> **Problem requirements**
Take the listing below and output it exactly, with no images.

> **Given information**
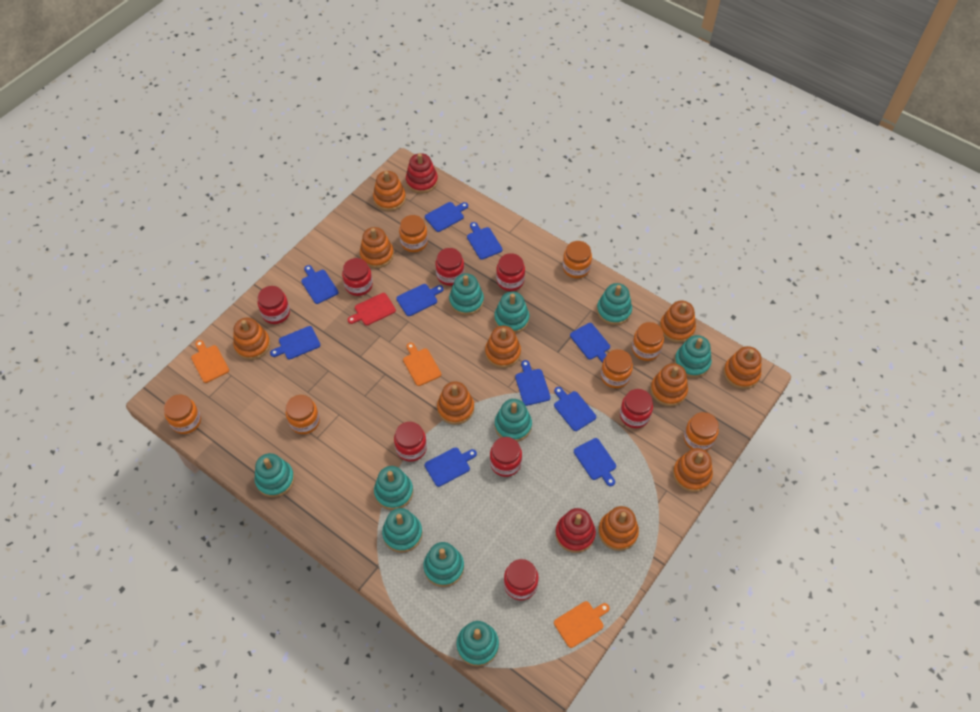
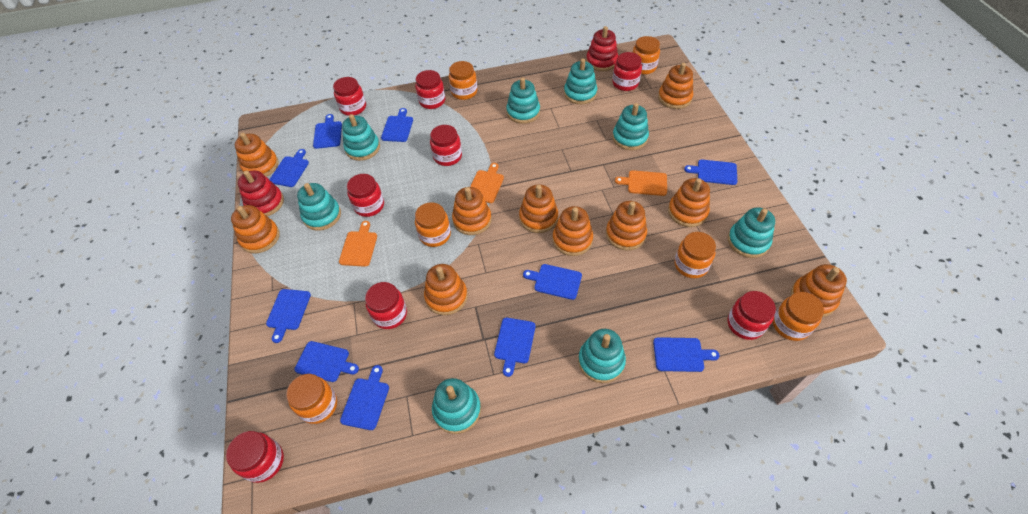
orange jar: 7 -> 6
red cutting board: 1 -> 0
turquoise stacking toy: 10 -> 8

> **Answer section**
orange jar: 7 -> 6
red cutting board: 1 -> 0
turquoise stacking toy: 10 -> 8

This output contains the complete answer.